══ SUPPLIED ENTRIES ══

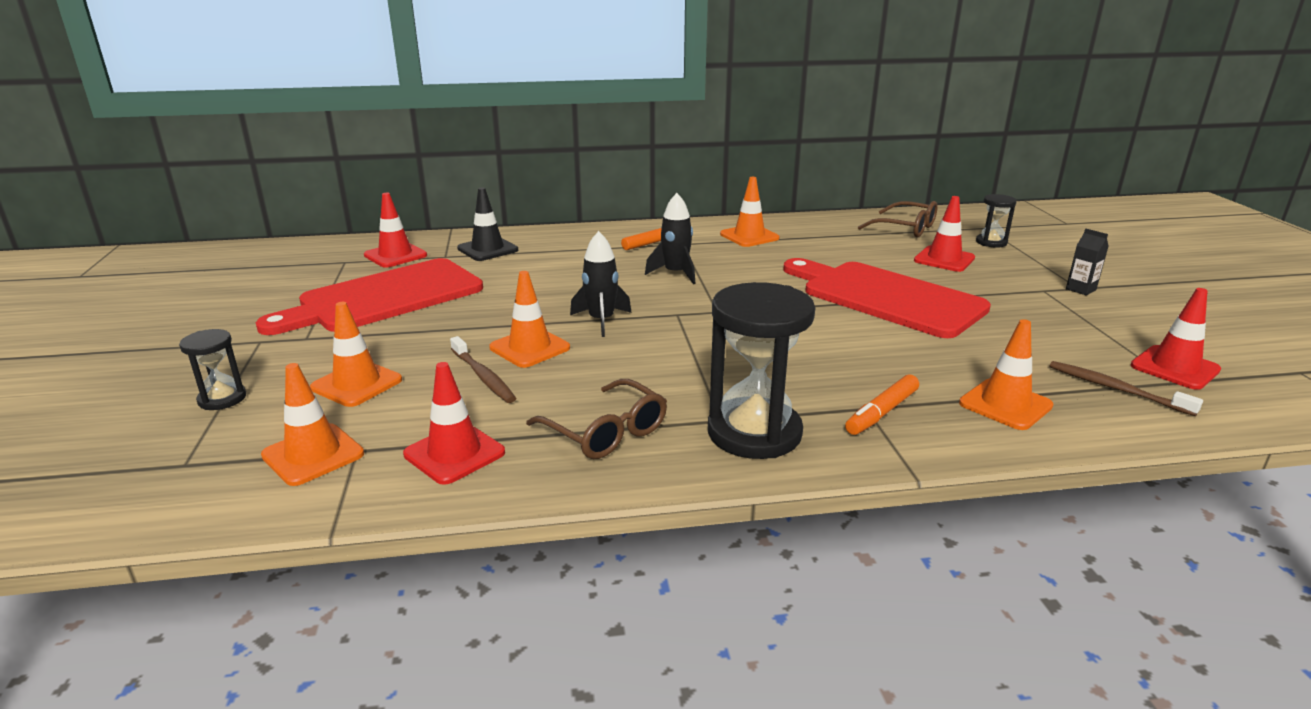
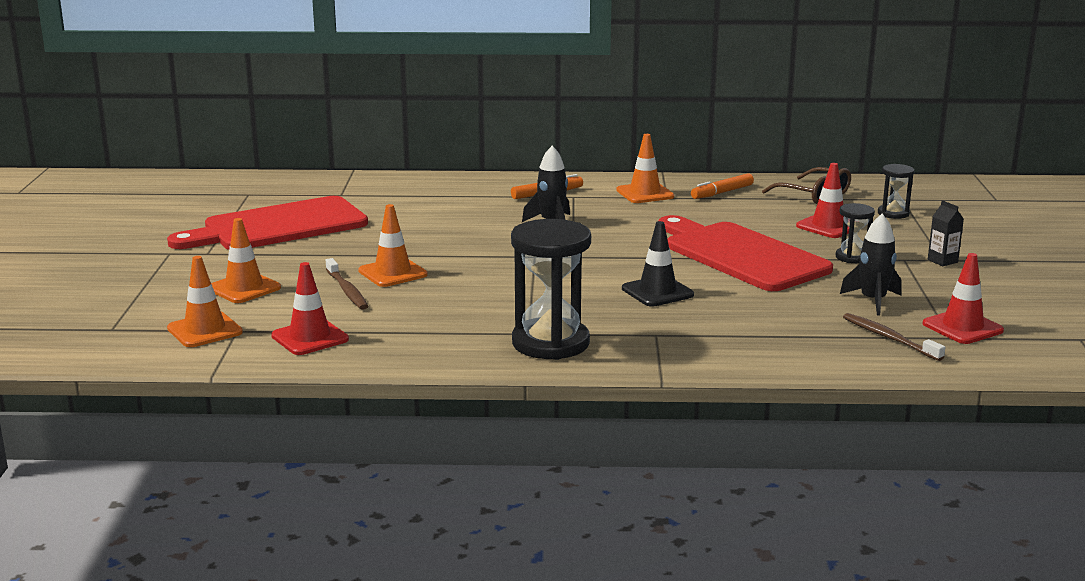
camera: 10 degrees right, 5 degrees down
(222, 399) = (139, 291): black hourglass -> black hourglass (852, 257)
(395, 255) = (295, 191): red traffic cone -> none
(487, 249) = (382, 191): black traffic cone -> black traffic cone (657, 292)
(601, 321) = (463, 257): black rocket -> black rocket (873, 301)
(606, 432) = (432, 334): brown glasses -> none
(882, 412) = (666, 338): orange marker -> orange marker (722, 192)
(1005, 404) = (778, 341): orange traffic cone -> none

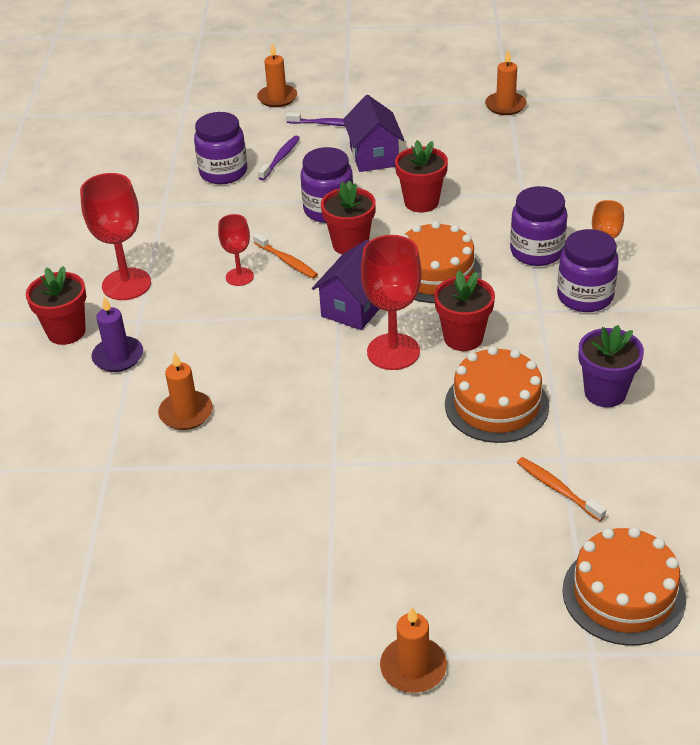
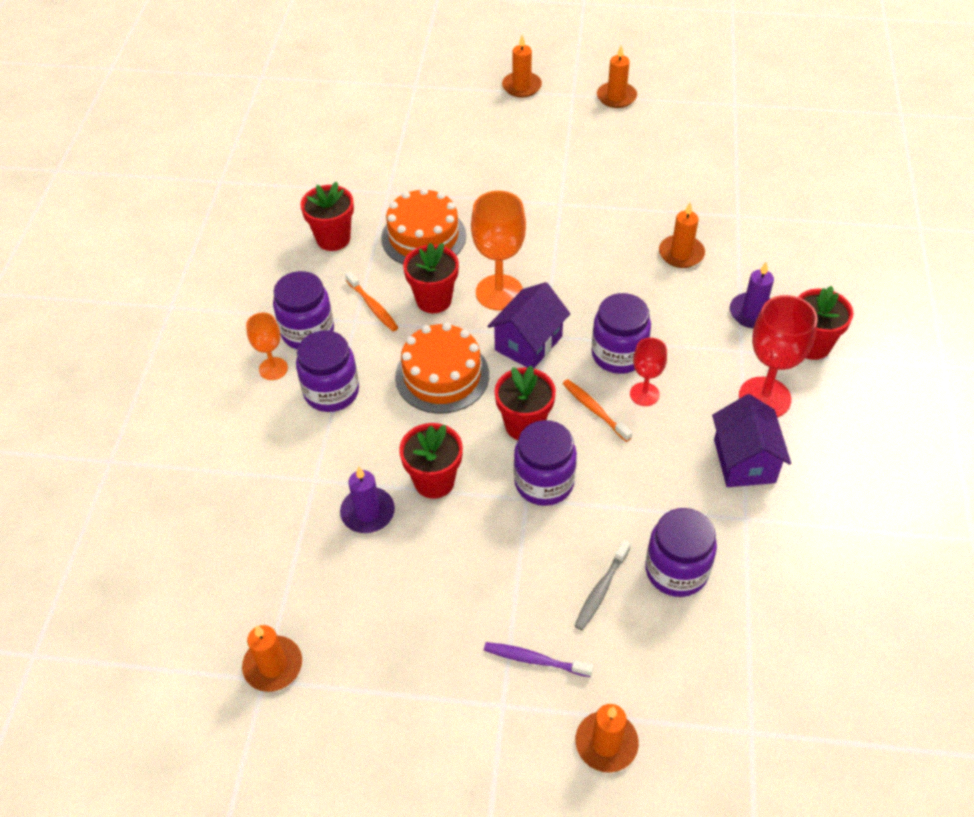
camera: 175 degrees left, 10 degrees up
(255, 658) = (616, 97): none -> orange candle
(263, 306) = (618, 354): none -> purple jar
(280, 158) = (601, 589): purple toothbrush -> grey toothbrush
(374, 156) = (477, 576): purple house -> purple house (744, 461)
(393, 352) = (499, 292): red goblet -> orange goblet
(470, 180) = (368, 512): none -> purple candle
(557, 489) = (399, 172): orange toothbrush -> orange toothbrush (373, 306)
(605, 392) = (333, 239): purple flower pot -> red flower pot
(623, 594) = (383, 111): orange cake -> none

═══

▸ BRIEF
Output, exactly and without pictures, the lines above that run from the one containing "(487, 249) = (382, 191): black" through the last line of the entries, inclusive.

▸ RESPONSE
(487, 249) = (382, 191): black traffic cone -> black traffic cone (657, 292)
(601, 321) = (463, 257): black rocket -> black rocket (873, 301)
(606, 432) = (432, 334): brown glasses -> none
(882, 412) = (666, 338): orange marker -> orange marker (722, 192)
(1005, 404) = (778, 341): orange traffic cone -> none

camera: 175 degrees left, 10 degrees up
(255, 658) = (616, 97): none -> orange candle
(263, 306) = (618, 354): none -> purple jar
(280, 158) = (601, 589): purple toothbrush -> grey toothbrush
(374, 156) = (477, 576): purple house -> purple house (744, 461)
(393, 352) = (499, 292): red goblet -> orange goblet
(470, 180) = (368, 512): none -> purple candle
(557, 489) = (399, 172): orange toothbrush -> orange toothbrush (373, 306)
(605, 392) = (333, 239): purple flower pot -> red flower pot
(623, 594) = (383, 111): orange cake -> none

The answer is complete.